Input material:

[Start of Attachment]

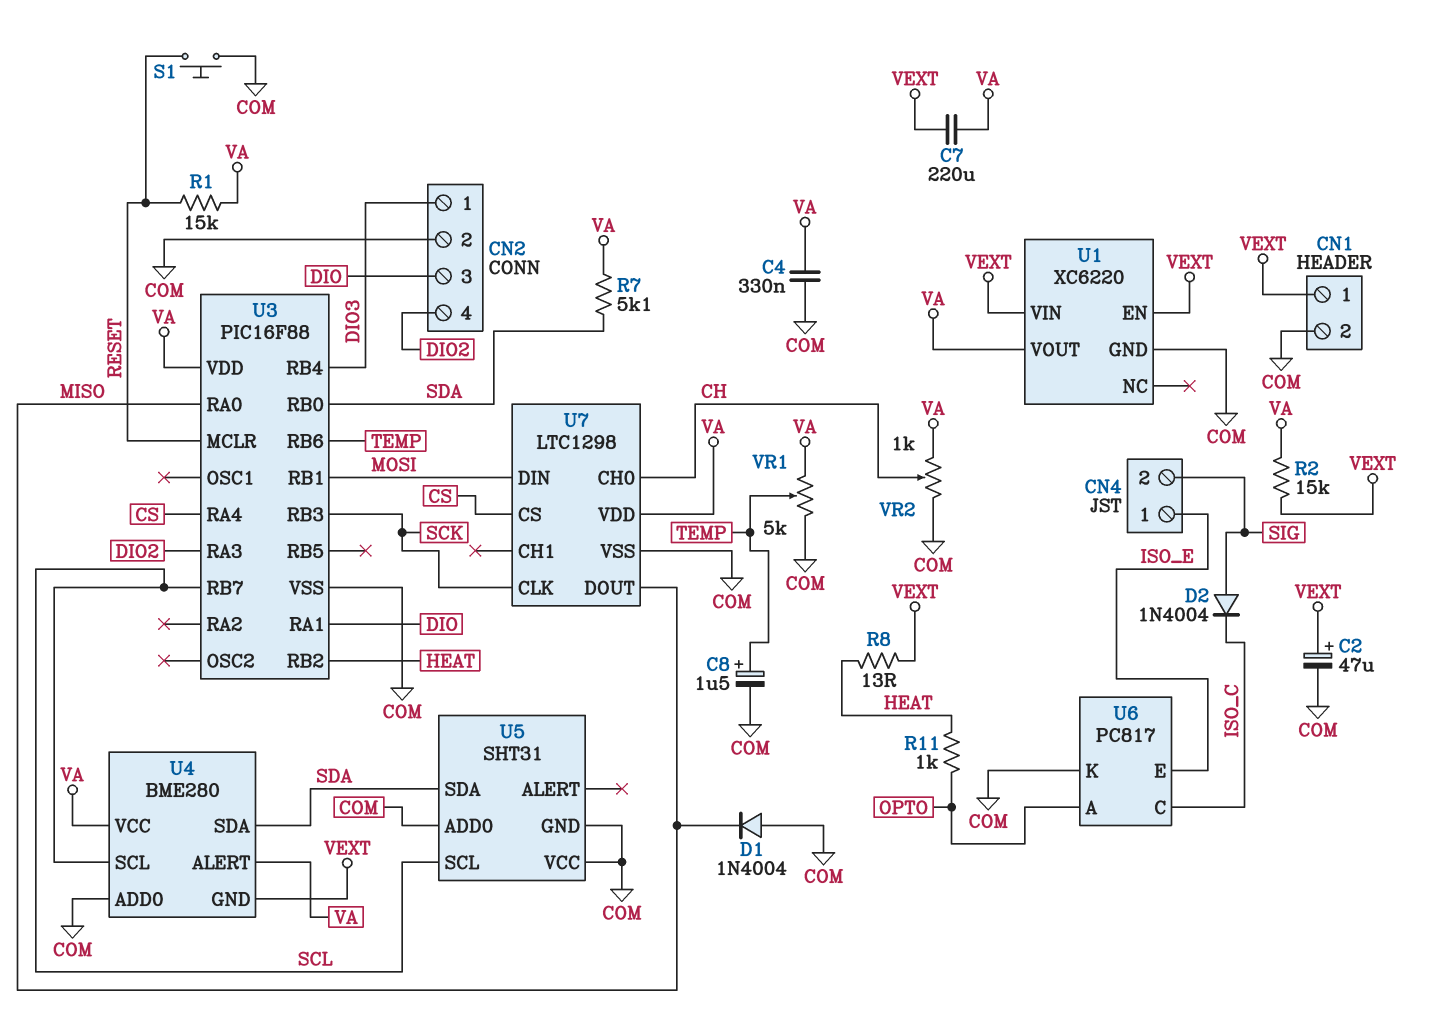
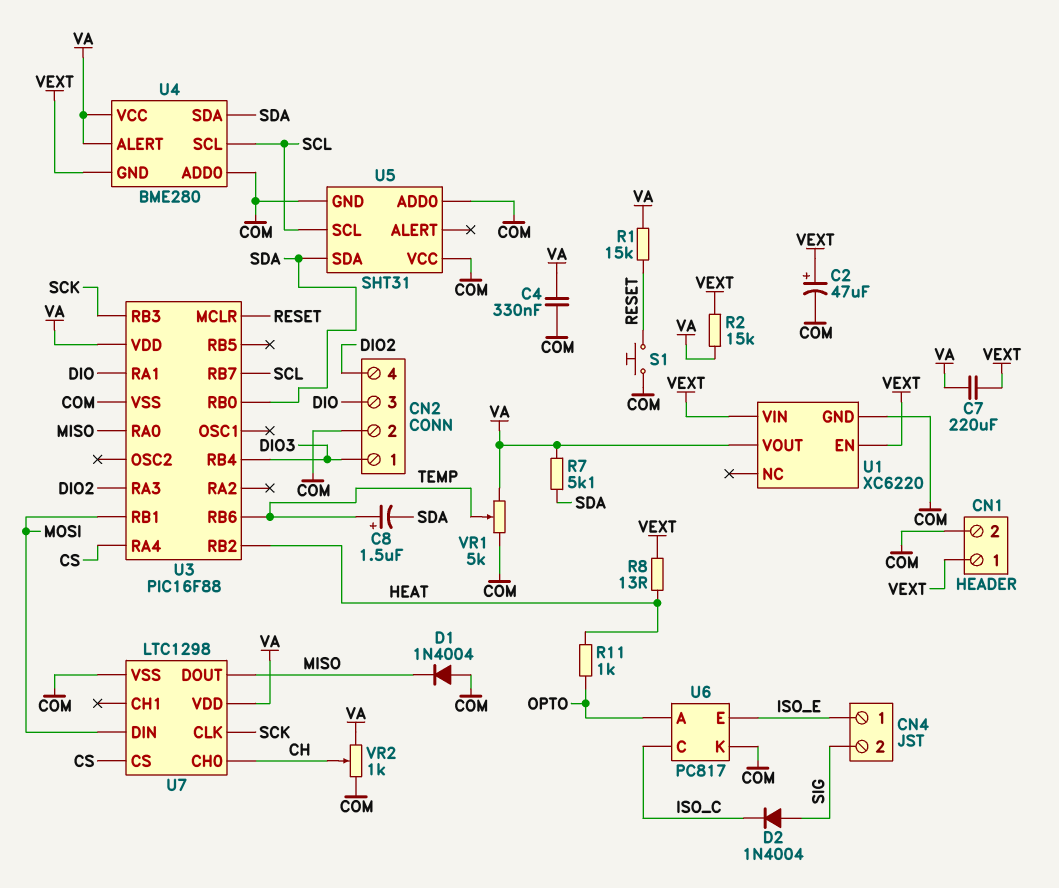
C8: 1.5uF (plus TEMP, minus COM) -> 1.5uF (plus TEMP, minus SDA)

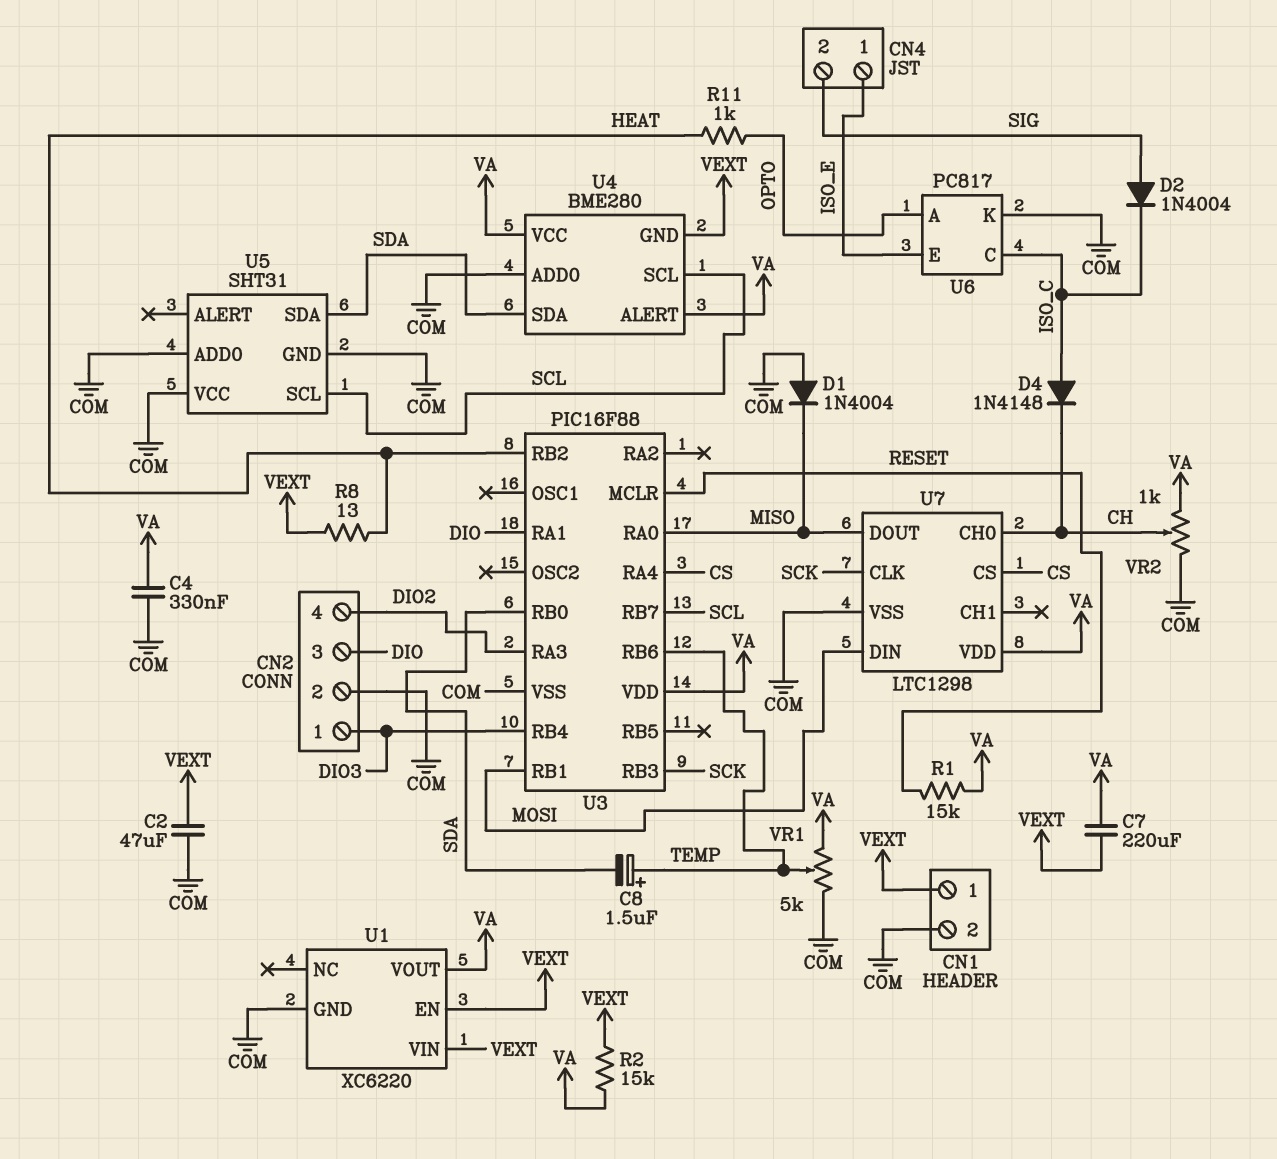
C2: 47uF (plus VEXT, minus COM) -> 47uF (COM, VEXT)
D4: none -> diode 1N4148 (A ISO_C, K CH)
R7: 5.1k (SDA, VA) -> none
S1: button (COM, RESET) -> none

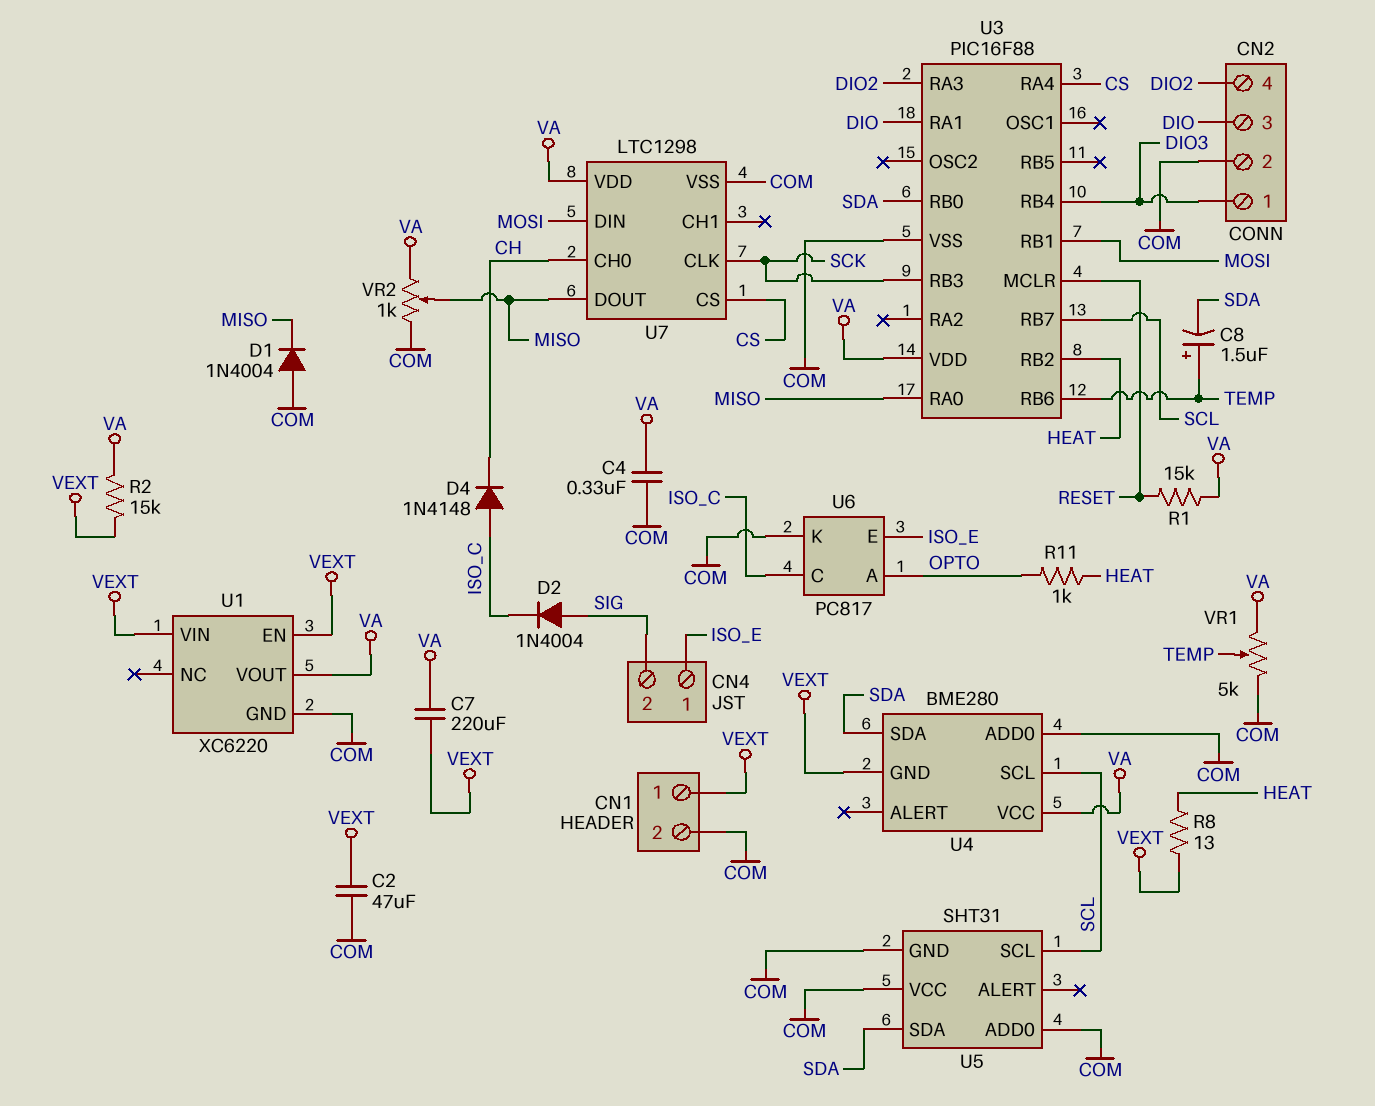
U4 pin ALERT: VA -> none
VR2: 1k (COM, VA, wiper CH) -> 1k (COM, VA, wiper MISO)

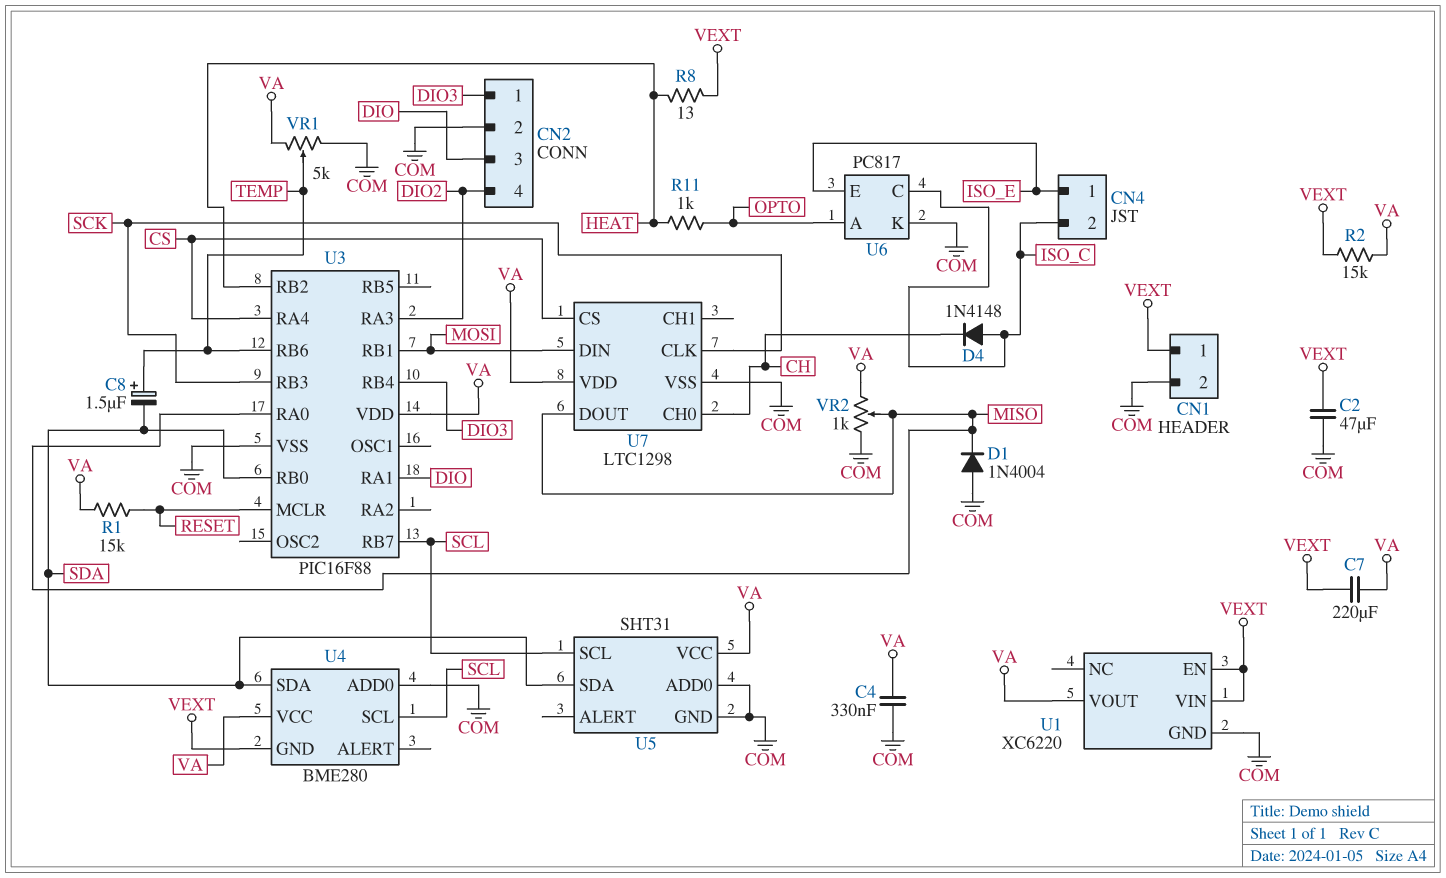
CN4 pin 2: SIG -> ISO_C
D2: diode 1N4004 (A SIG, K ISO_C) -> none
U5 pin VCC: COM -> VA

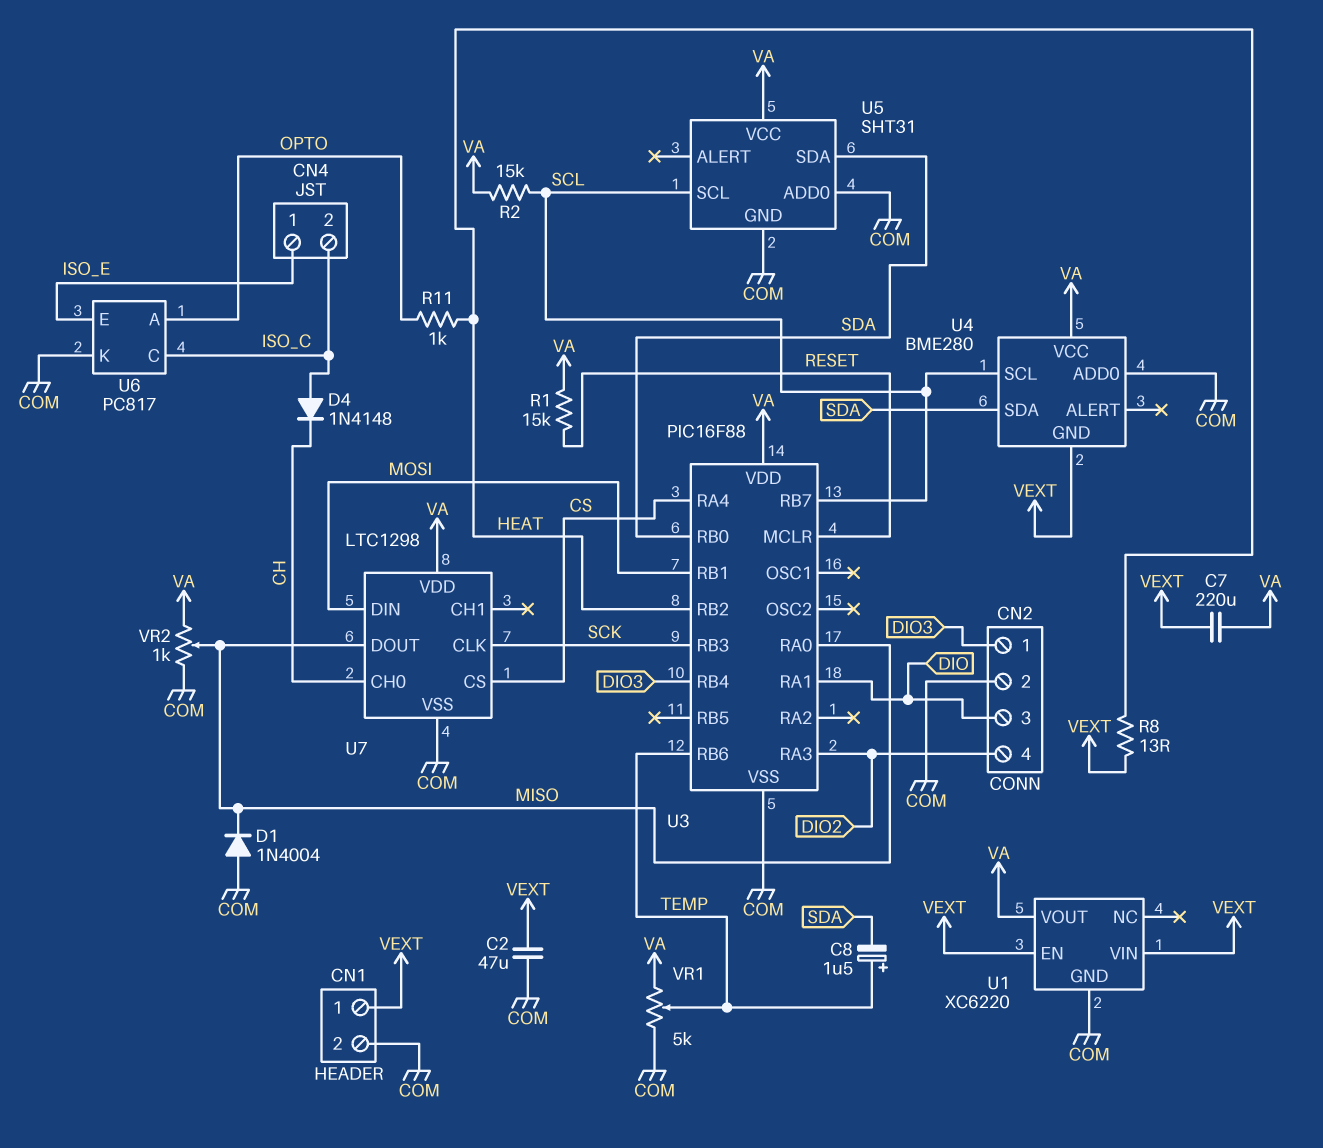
C4: 330nF (COM, VA) -> none
R2: 15k (VA, VEXT) -> 15k (SCL, VA)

[End of Attachment]

Action item:
Look through the data above for lines holding the word "minus". State how many there are and nothing else.

The answer:
2